(Beginning of SOURCE RECORDS)
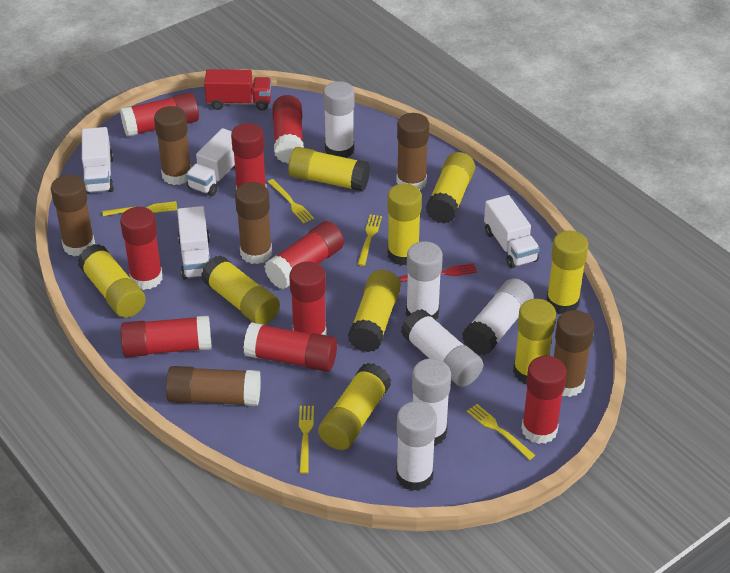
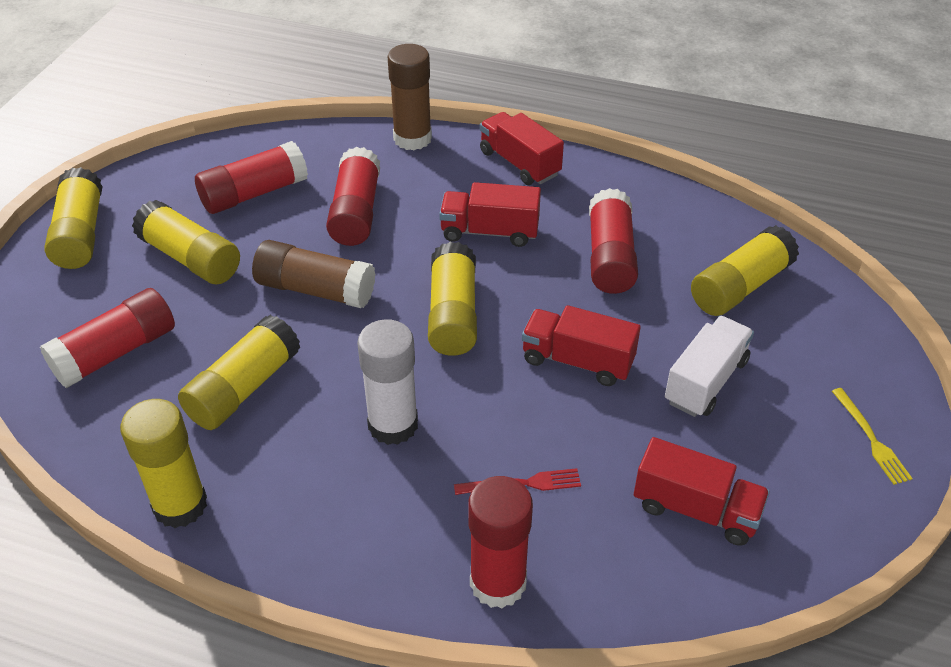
brown glue stick: 6 -> 2
red glue stick: 9 -> 5
red truck: 1 -> 4
white glue stick: 6 -> 1
white truck: 4 -> 1
yellow fork: 5 -> 1
yellow glue stick: 9 -> 6

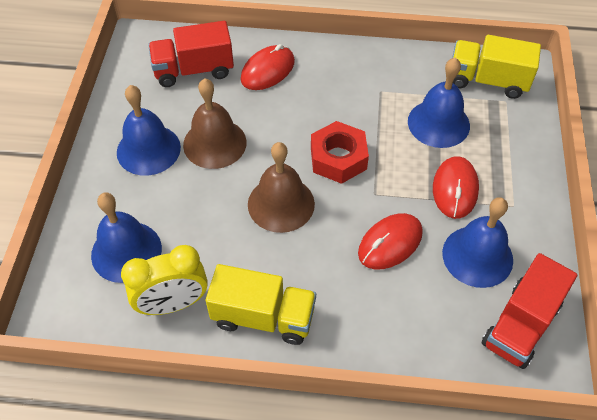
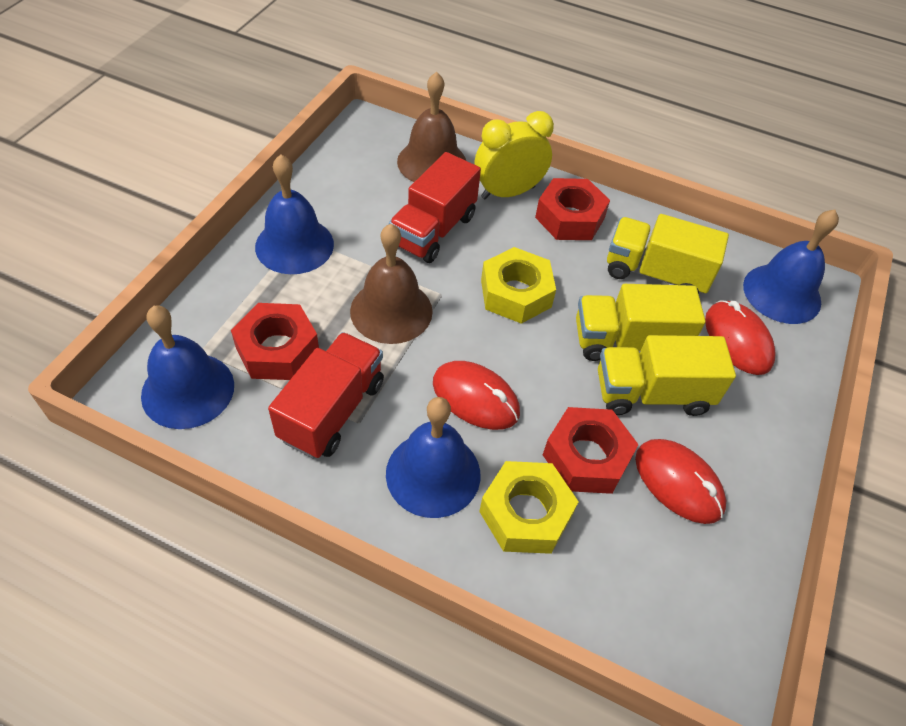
red nut: 1 -> 3
yellow nut: 0 -> 2
yellow truck: 2 -> 3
(End of SOURCE RECORDS)
▶ [PROBLEM DESCRIPTION]:
A verbatim copy is needed of the lines running from the line with "yellow fork: 5 -> 1" to the end of the data above, both included. Keep the pictures out of it.

▶ [WORKED SOLUTION]:
yellow fork: 5 -> 1
yellow glue stick: 9 -> 6

red nut: 1 -> 3
yellow nut: 0 -> 2
yellow truck: 2 -> 3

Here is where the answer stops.